Data extract:
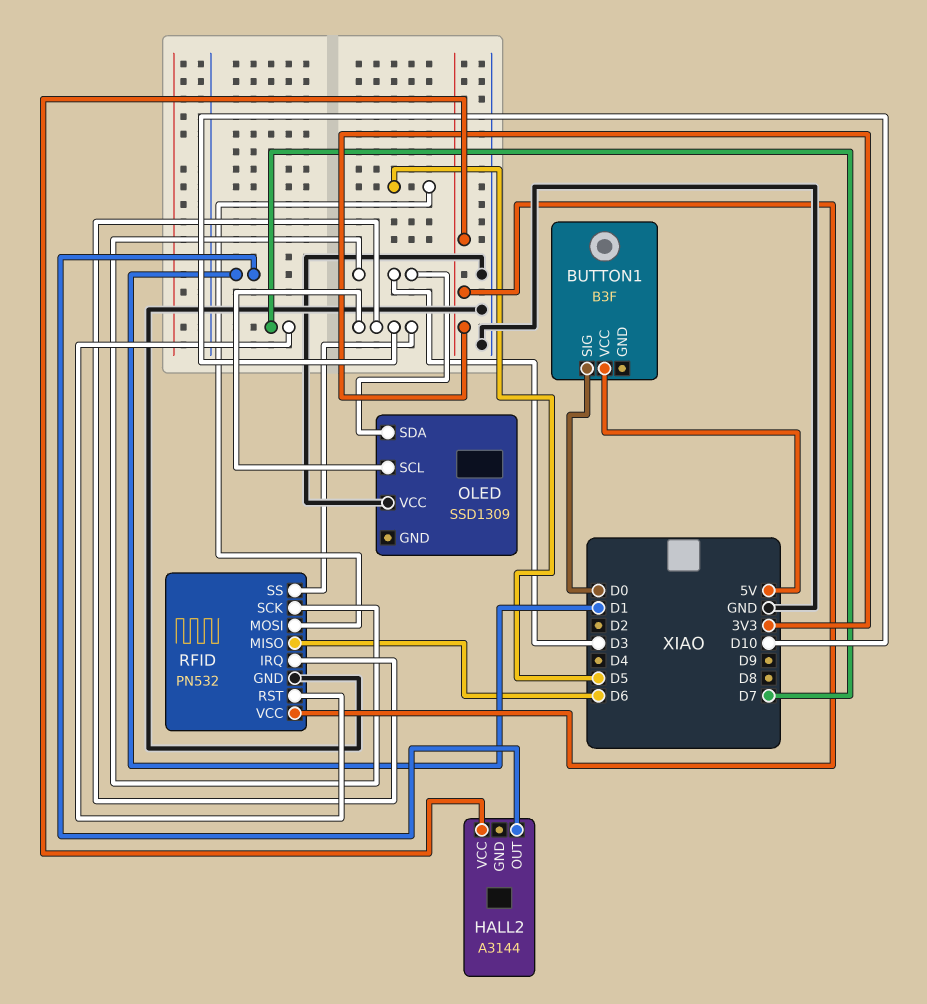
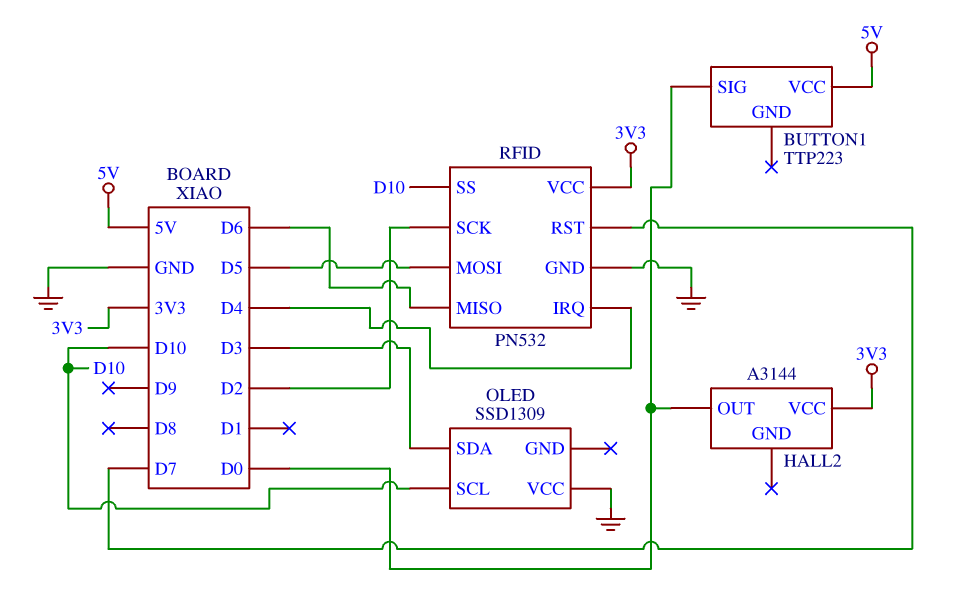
BUTTON1: B3F -> TTP223
HALL2 pin OUT: D1 -> D0
RFID pin IRQ: D10 -> D4
RFID pin SCK: D3 -> D2

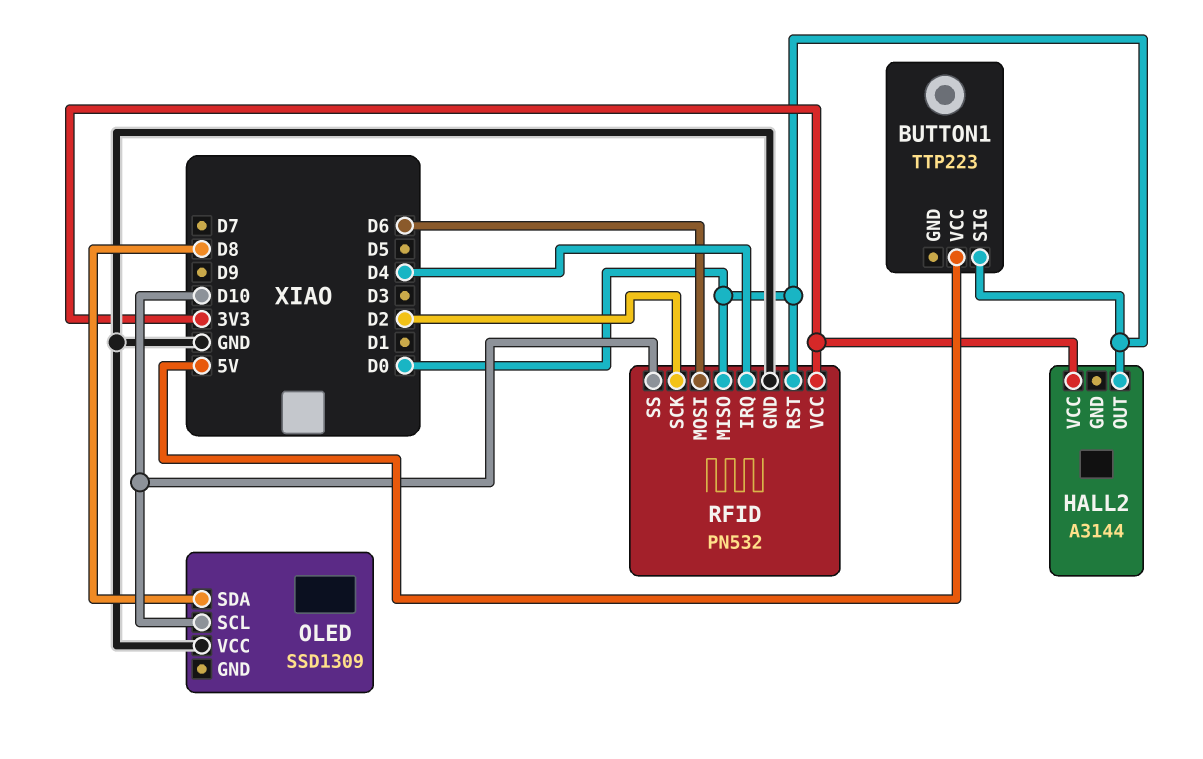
OLED pin SDA: D3 -> D8
RFID pin MISO: D6 -> D0
RFID pin MOSI: D5 -> D6
RFID pin RST: D7 -> D0

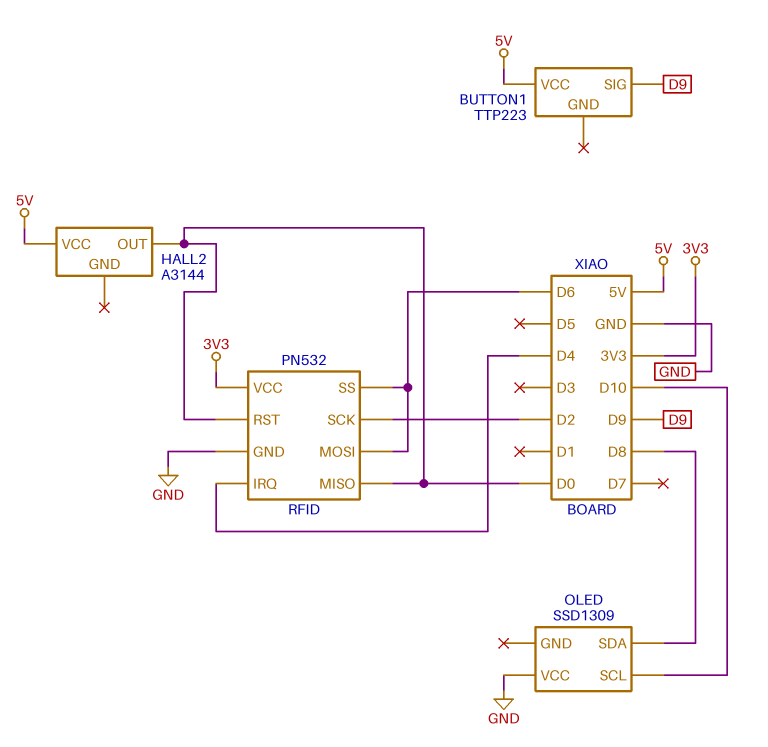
BUTTON1 pin SIG: D0 -> D9
HALL2 pin VCC: 3V3 -> 5V
RFID pin SS: D10 -> D6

Exercise prompt: Repeat the data word for word. Skip the pictures.

Result of the exercise:
BUTTON1: B3F -> TTP223
HALL2 pin OUT: D1 -> D0
RFID pin IRQ: D10 -> D4
RFID pin SCK: D3 -> D2

OLED pin SDA: D3 -> D8
RFID pin MISO: D6 -> D0
RFID pin MOSI: D5 -> D6
RFID pin RST: D7 -> D0

BUTTON1 pin SIG: D0 -> D9
HALL2 pin VCC: 3V3 -> 5V
RFID pin SS: D10 -> D6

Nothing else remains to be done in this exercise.